> **Provided data**
******************************
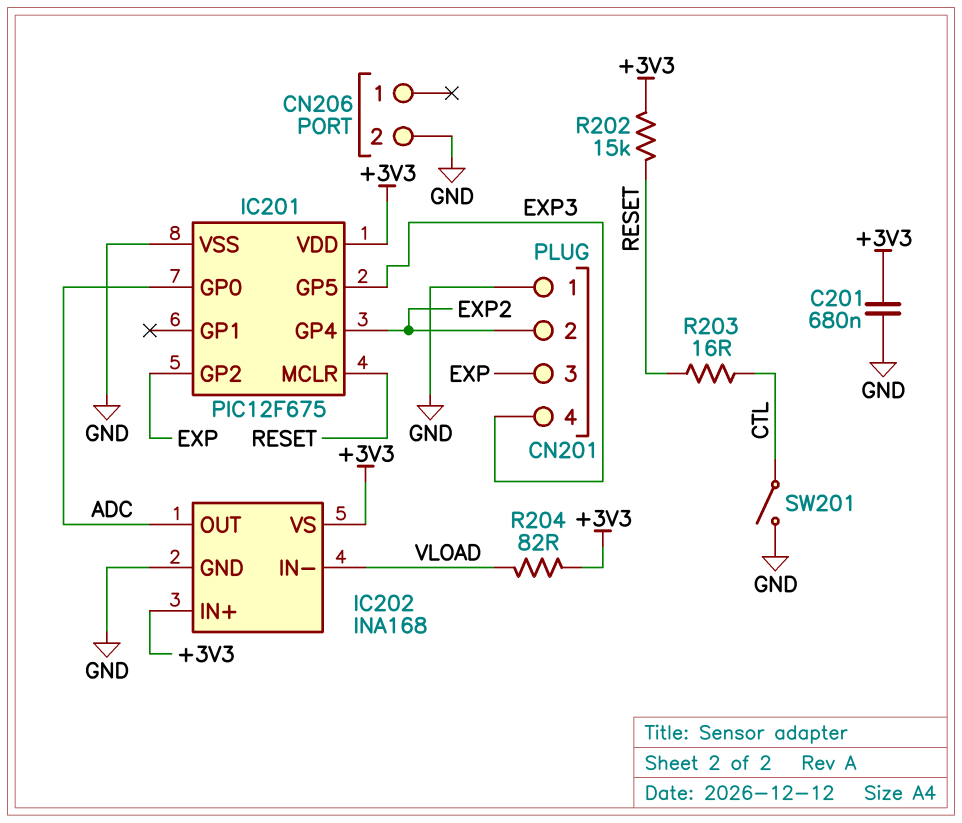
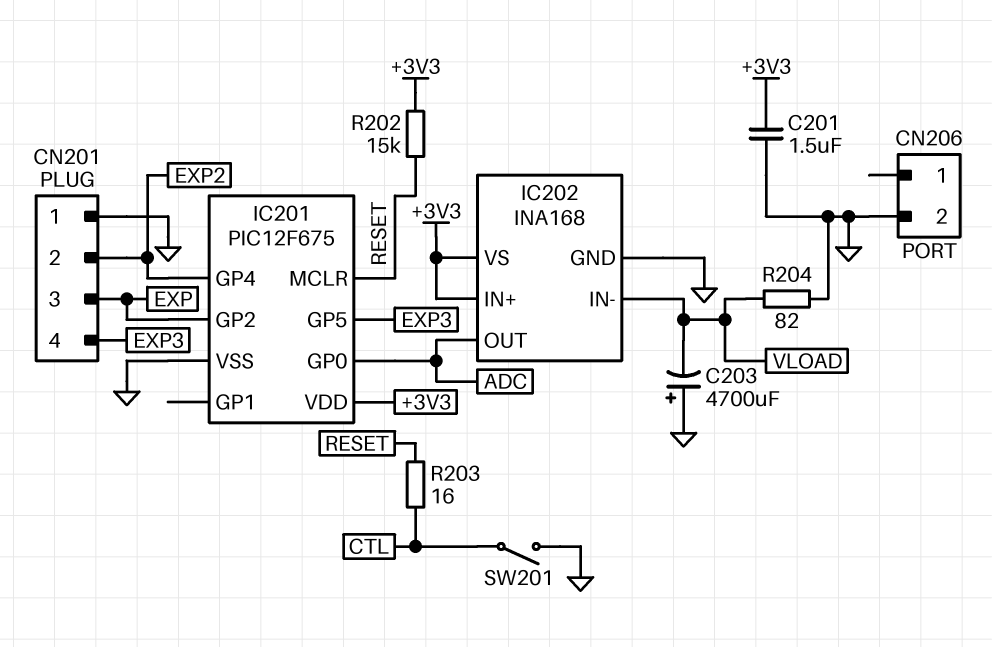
C201: 680nF (+3V3, GND) -> 1.5uF (+3V3, GND)
C203: none -> 4700uF (plus GND, minus VLOAD)
R204: 82 (+3V3, VLOAD) -> 82 (GND, VLOAD)

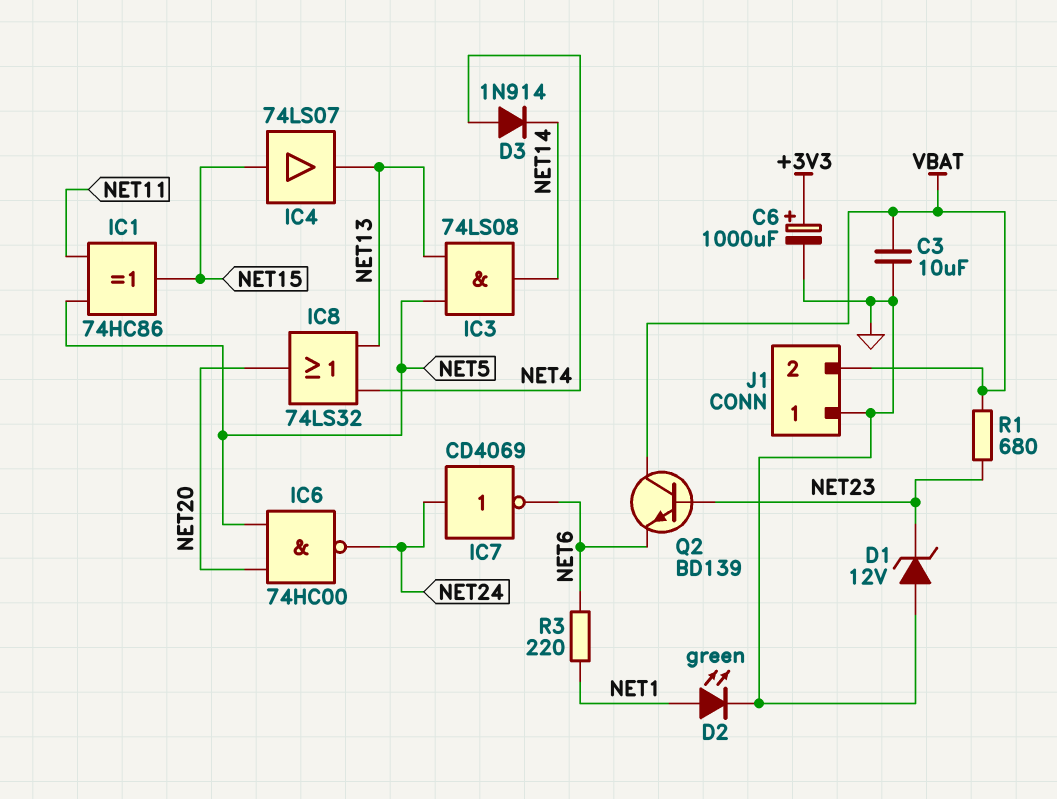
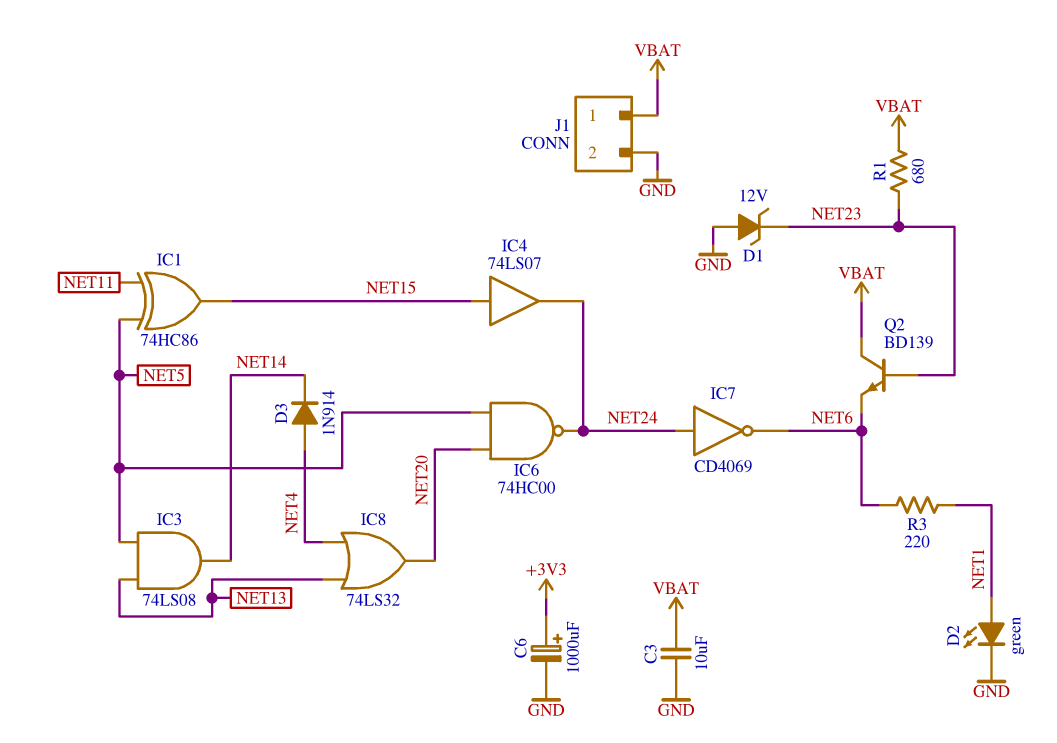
IC4: buffer 74LS07 (in NET15, out NET13) -> buffer 74LS07 (in NET15, out NET24)
J1 pin 1: GND -> VBAT
J1 pin 2: VBAT -> GND

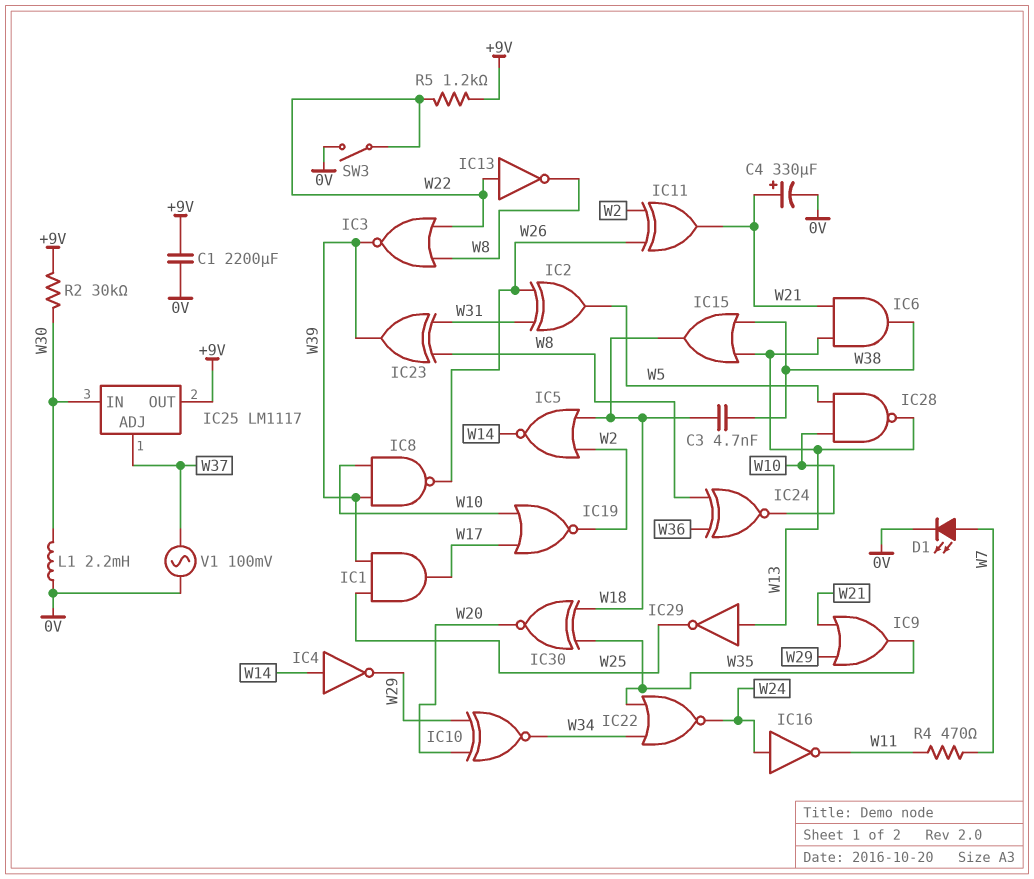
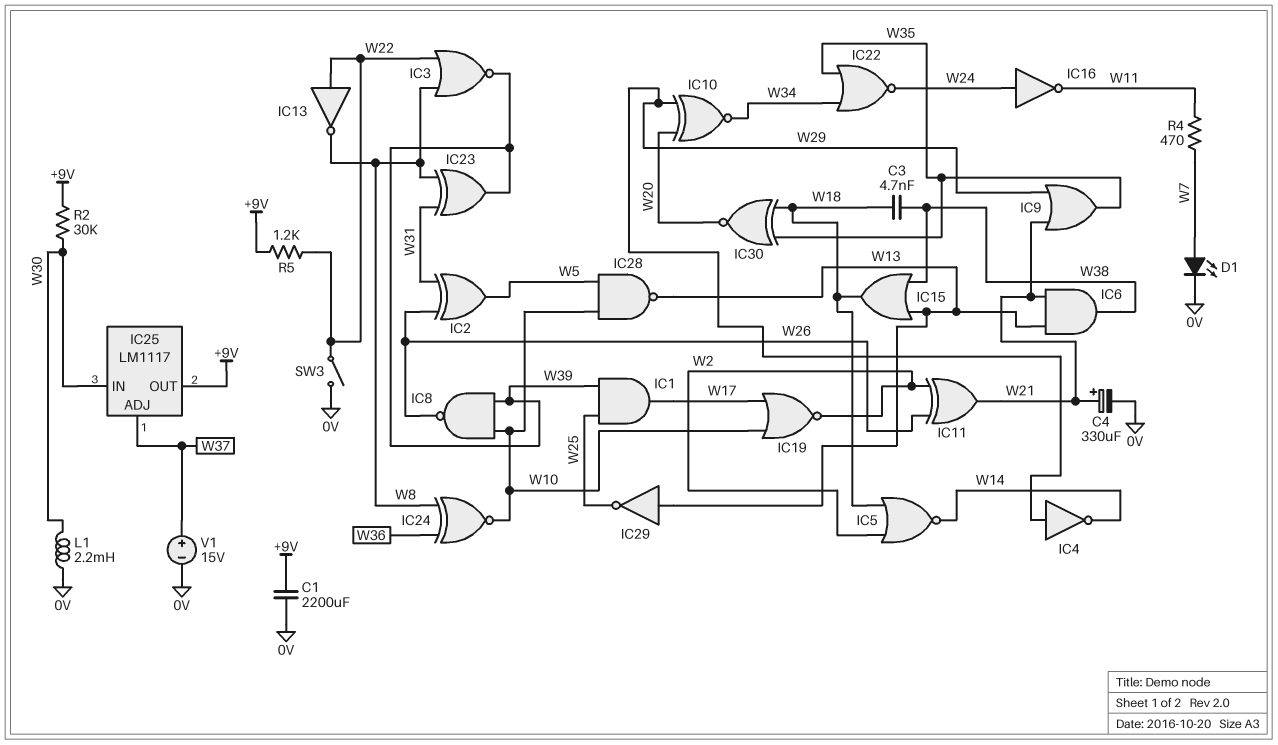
IC4: NOT (in W14, out W29) -> NOT (in W29, out W14)
V1: AC 100mV (0V, W37) -> 15V (plus W37, minus 0V)

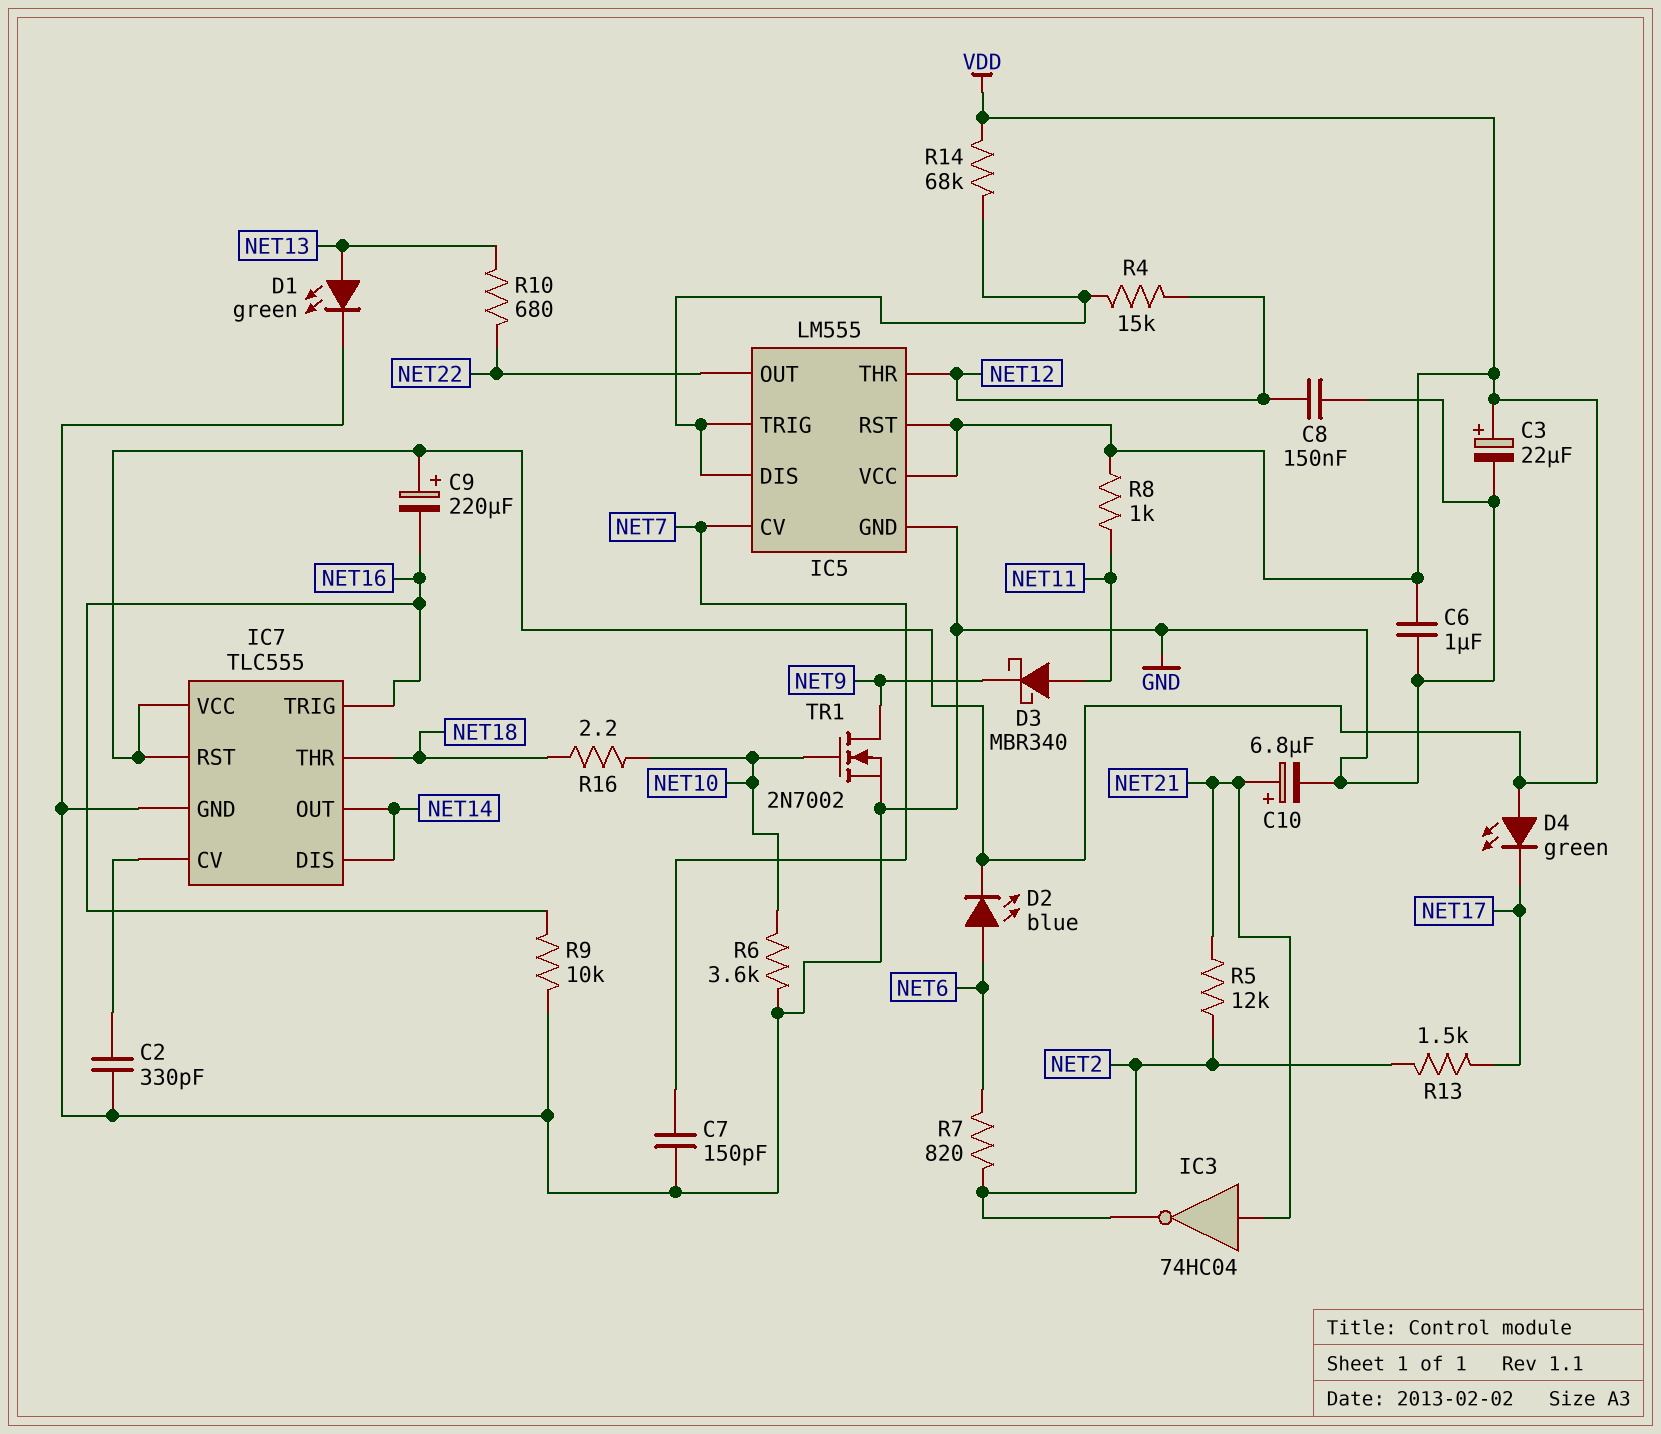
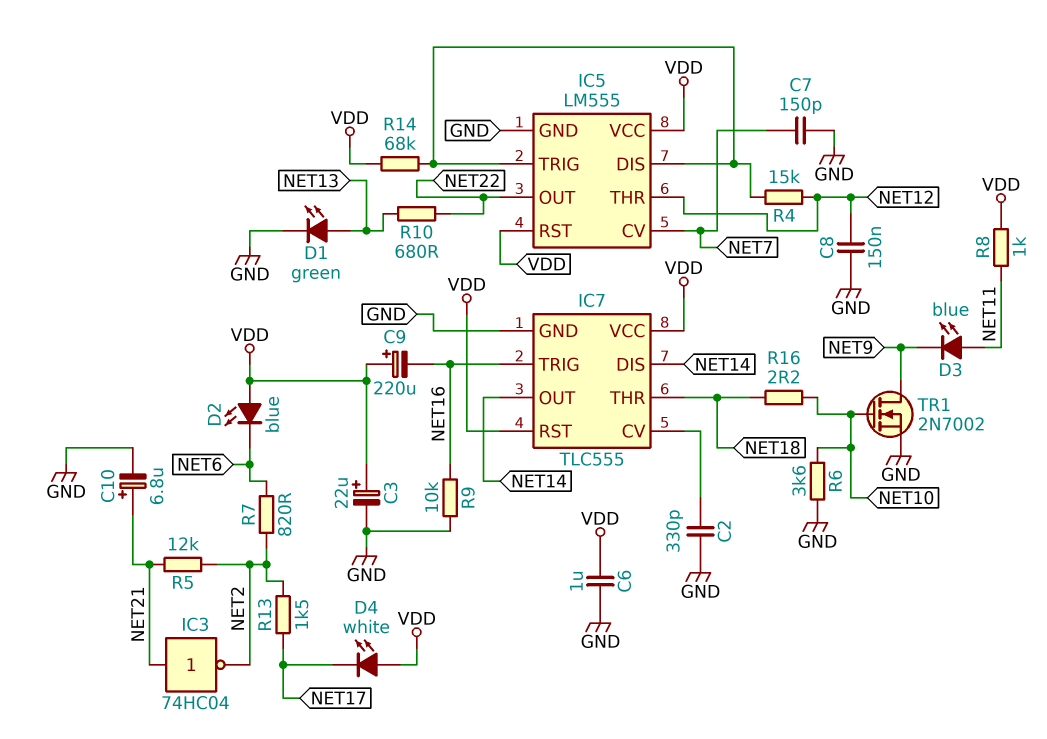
D2: LED blue (A NET6, K VDD) -> LED blue (A VDD, K NET6)
D3: schottky MBR340 (A NET11, K NET9) -> LED blue (A NET11, K NET9)
D4: LED green (A VDD, K NET17) -> LED white (A VDD, K NET17)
******************************
Wherever the string "plus" occurs in a line of the listing above, count that line, and report only the total.

2